_What you should do:_ Output the line containing "grey brick F1:G1", then every remaining line of the entries below, exactly as written and with no other text.

_Excerpted data:_
——————

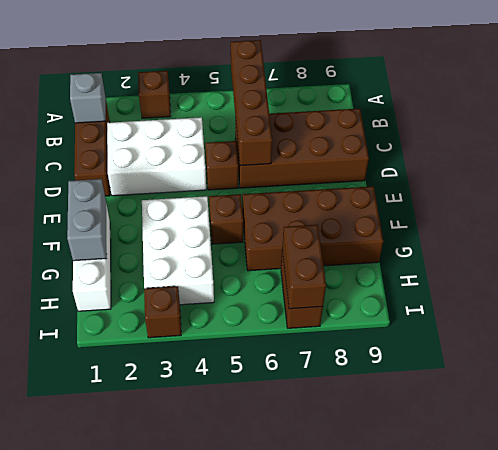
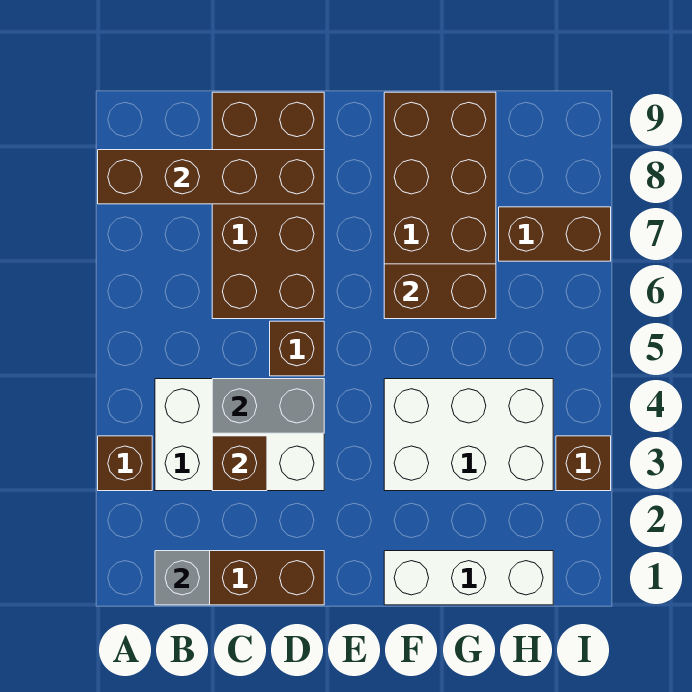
brown brick A6:D6 level 2 -> brown brick A8:D8 level 2
white brick C2:D4 level 1 -> white brick B3:D4 level 1
grey brick F1:G1 level 2 -> grey brick C4:D4 level 2
brown brick F5 level 1 -> brown brick C3 level 2
brown brick H7:I7 level 2 -> brown brick F6:G6 level 2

——————

_The completed task:_
grey brick F1:G1 level 2 -> grey brick C4:D4 level 2
brown brick F5 level 1 -> brown brick C3 level 2
brown brick H7:I7 level 2 -> brown brick F6:G6 level 2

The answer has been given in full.